● TASK INPUTS

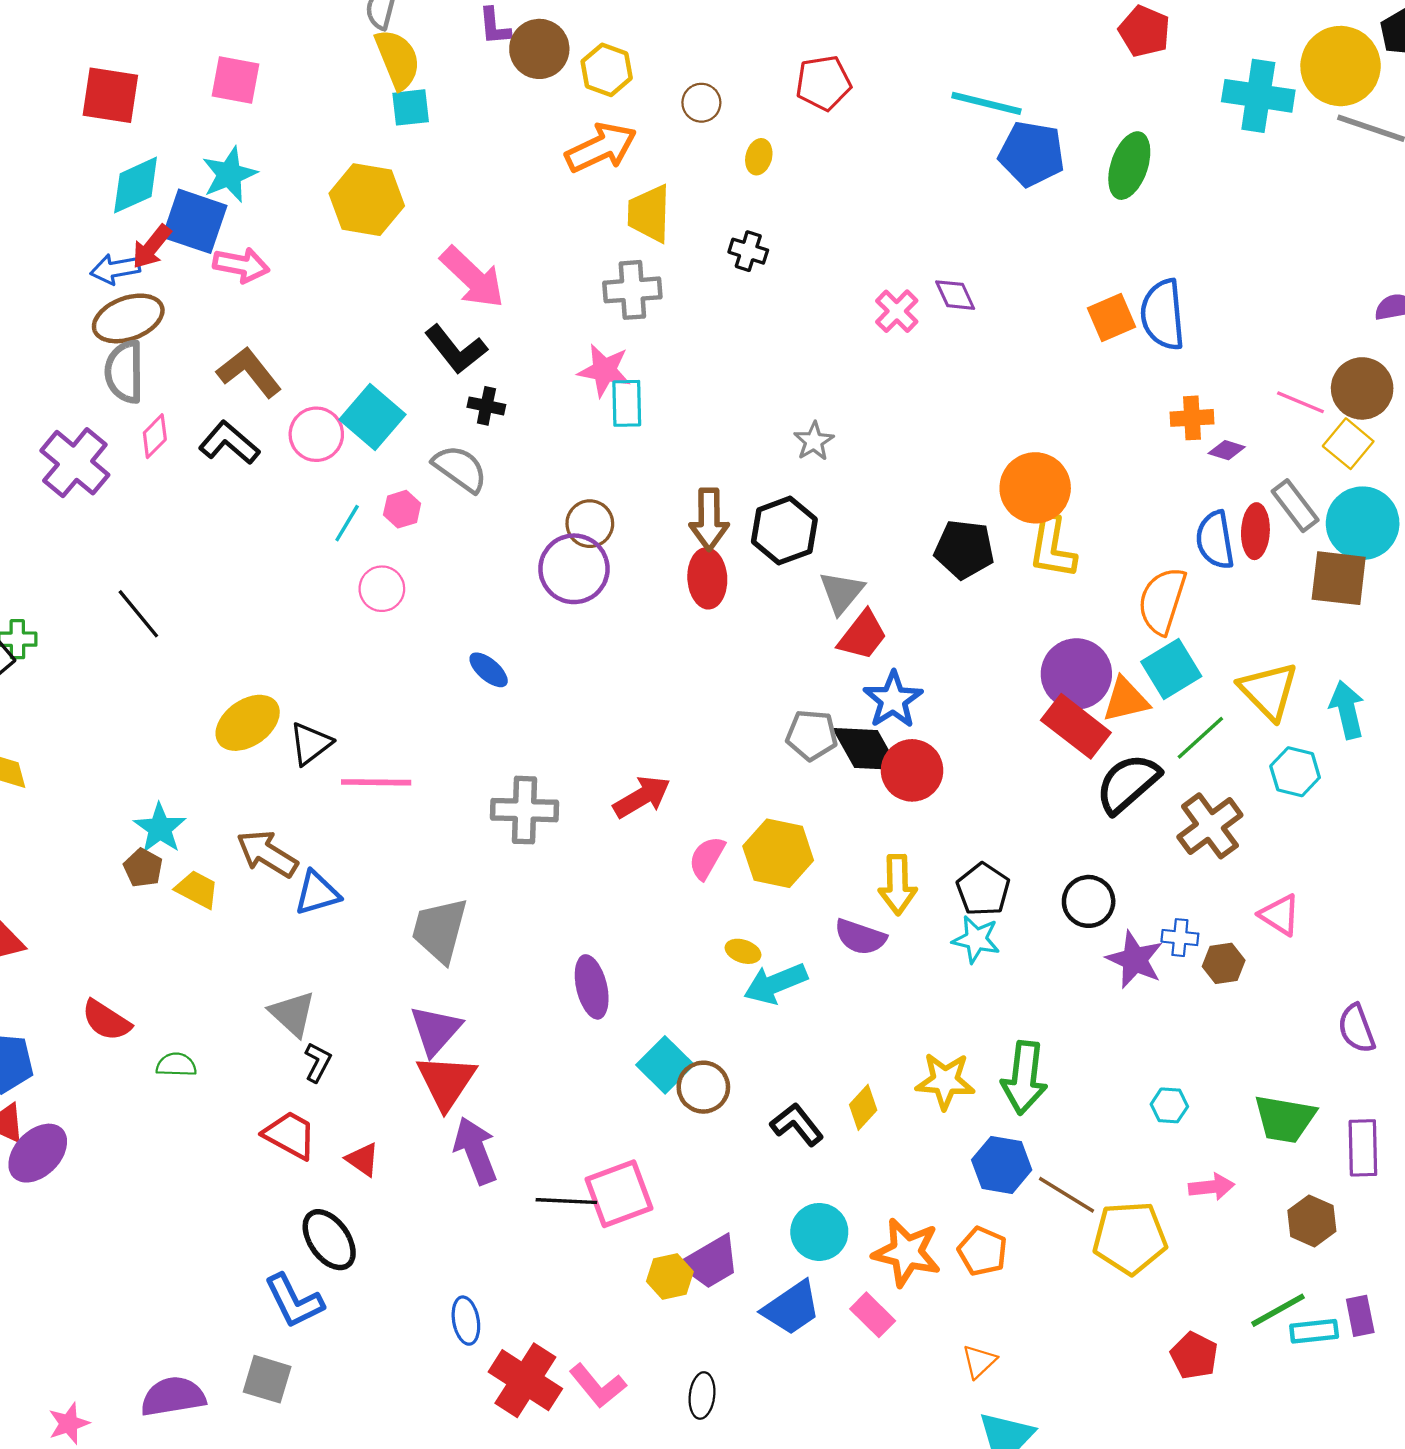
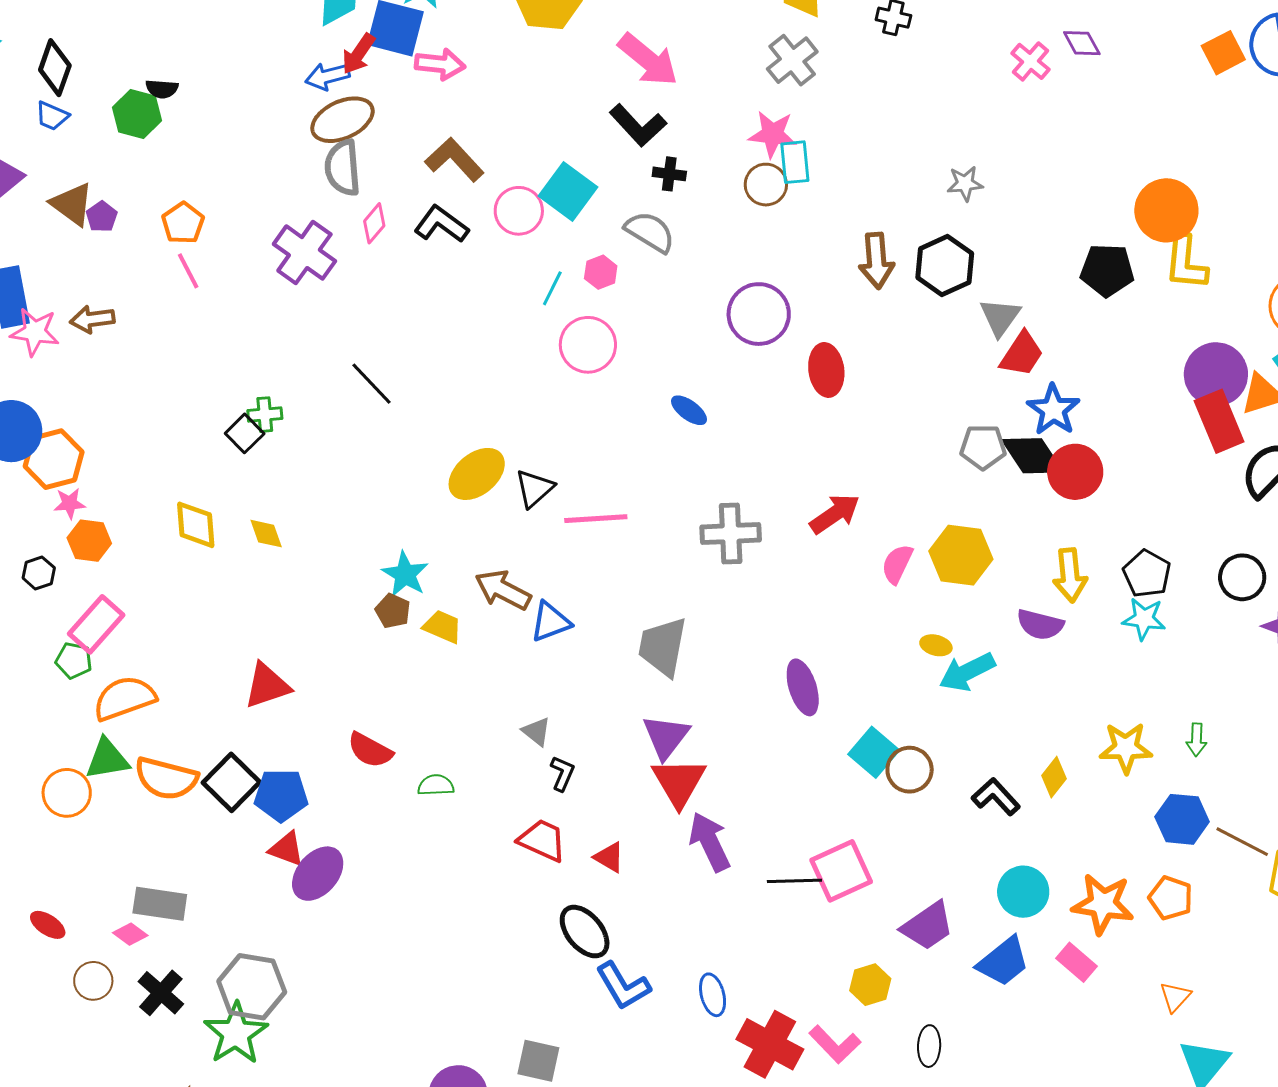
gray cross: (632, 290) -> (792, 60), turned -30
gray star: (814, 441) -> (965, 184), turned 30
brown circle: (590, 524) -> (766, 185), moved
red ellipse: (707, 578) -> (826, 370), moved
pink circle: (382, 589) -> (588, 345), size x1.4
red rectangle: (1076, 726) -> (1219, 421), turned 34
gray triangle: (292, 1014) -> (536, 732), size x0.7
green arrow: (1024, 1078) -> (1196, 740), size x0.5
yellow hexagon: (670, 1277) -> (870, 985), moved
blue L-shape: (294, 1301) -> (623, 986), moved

● WHAT YOU NEED TO DO
From the line that contains "red rectangle: (1076, 726)" through the last line of the records above, copy every line exactly and leave out the rest.

● TASK RESPONSE
red rectangle: (1076, 726) -> (1219, 421), turned 34
gray triangle: (292, 1014) -> (536, 732), size x0.7
green arrow: (1024, 1078) -> (1196, 740), size x0.5
yellow hexagon: (670, 1277) -> (870, 985), moved
blue L-shape: (294, 1301) -> (623, 986), moved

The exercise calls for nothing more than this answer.